BEGIN Dataset section

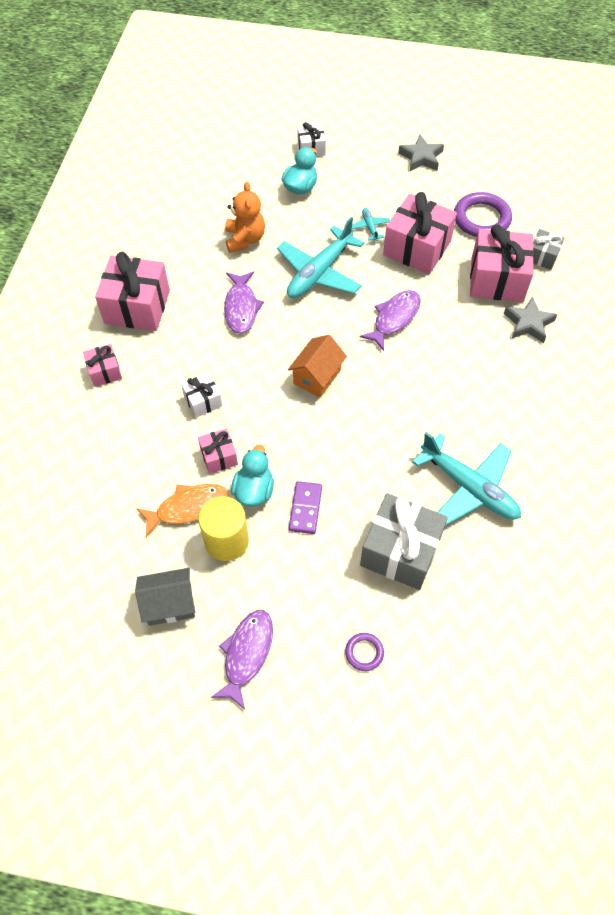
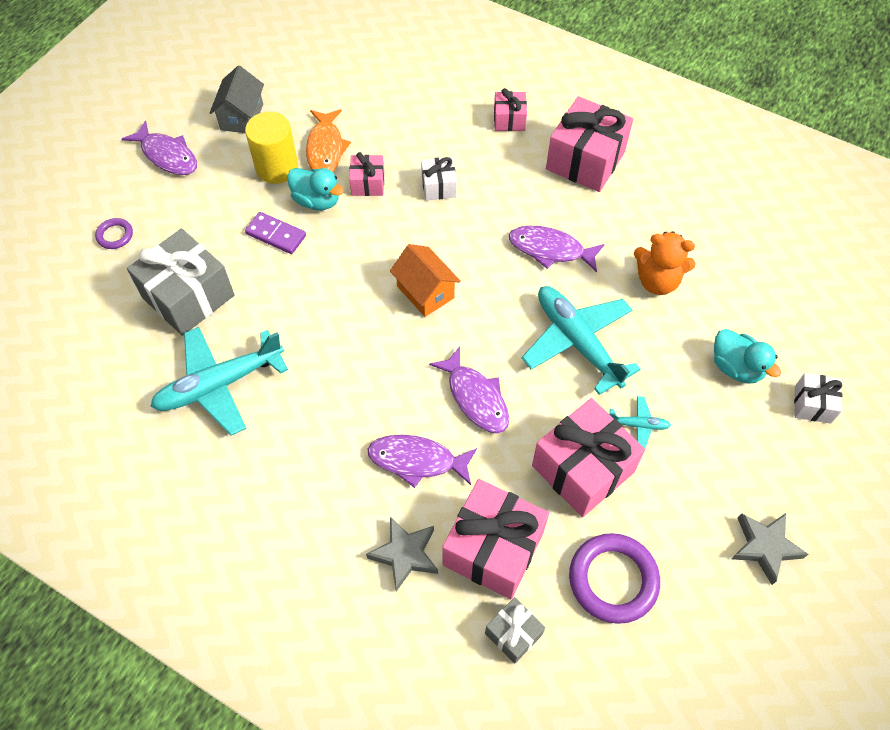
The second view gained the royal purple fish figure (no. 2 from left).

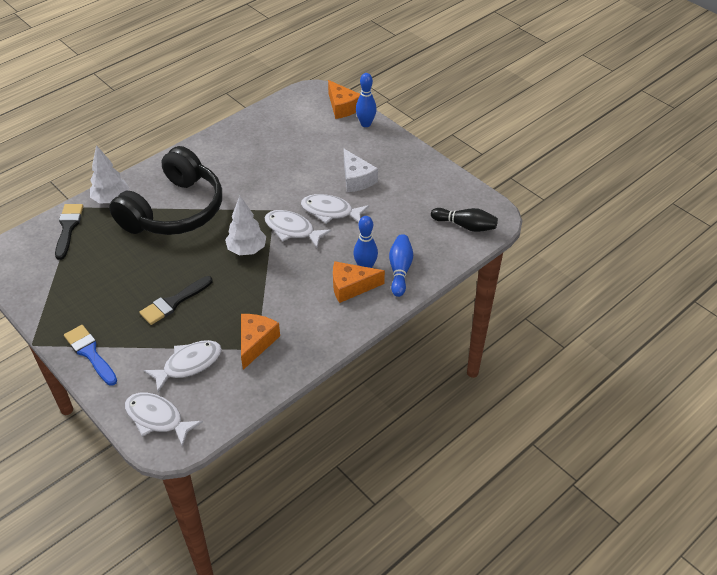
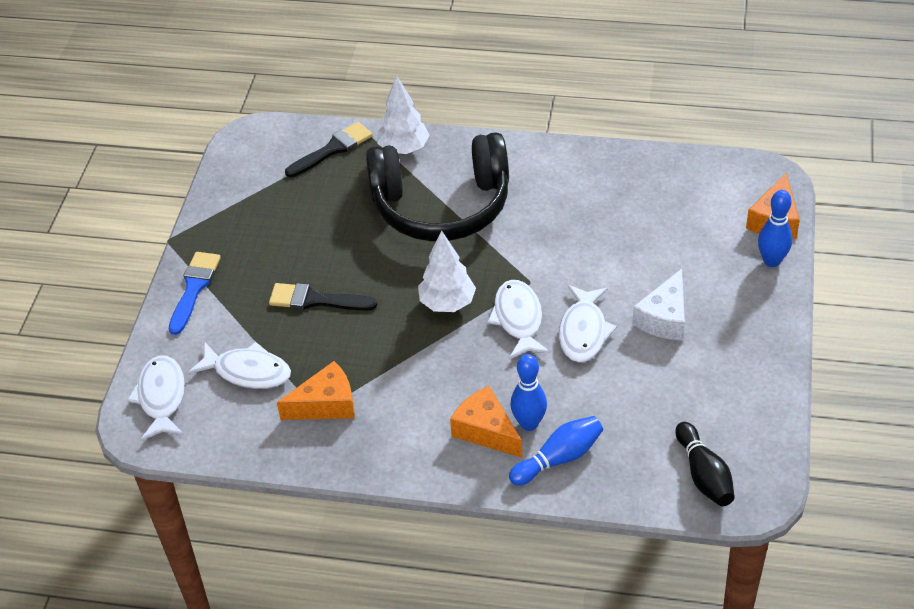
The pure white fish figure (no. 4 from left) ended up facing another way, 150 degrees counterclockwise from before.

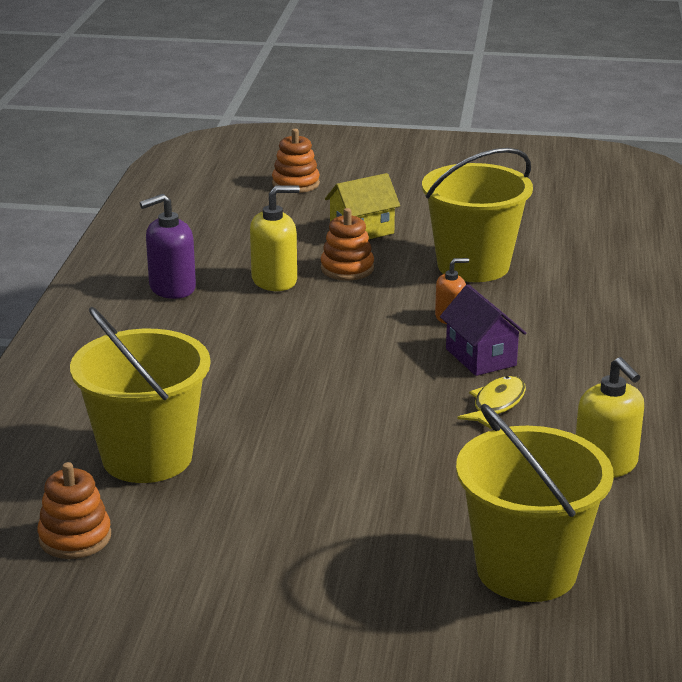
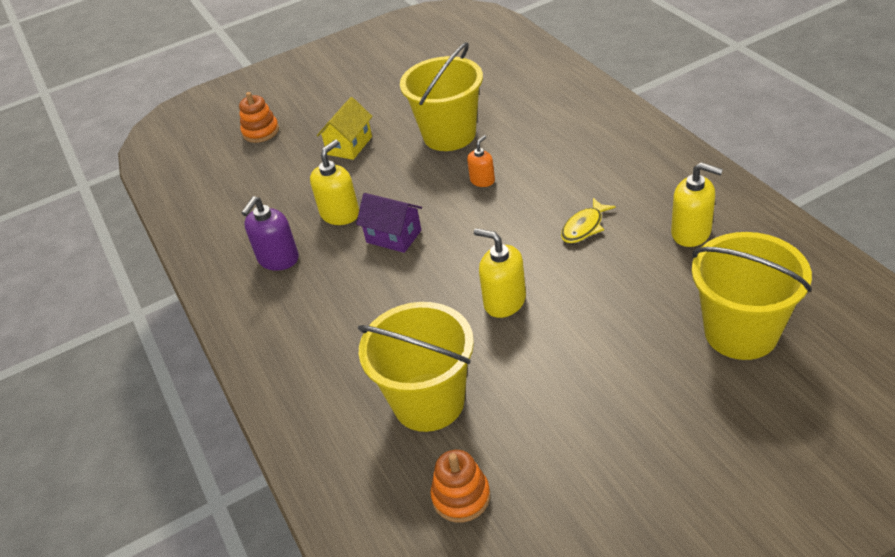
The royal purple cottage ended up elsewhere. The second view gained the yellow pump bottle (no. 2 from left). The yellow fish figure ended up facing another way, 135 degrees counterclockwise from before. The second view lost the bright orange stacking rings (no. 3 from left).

END Dataset section

Work instruction: Everything from the line containing "The pure white" to the last line of the listing above must be reproduced exactly, with no pictures included.

Result for this exercise:
The pure white fish figure (no. 4 from left) ended up facing another way, 150 degrees counterclockwise from before.

The royal purple cottage ended up elsewhere. The second view gained the yellow pump bottle (no. 2 from left). The yellow fish figure ended up facing another way, 135 degrees counterclockwise from before. The second view lost the bright orange stacking rings (no. 3 from left).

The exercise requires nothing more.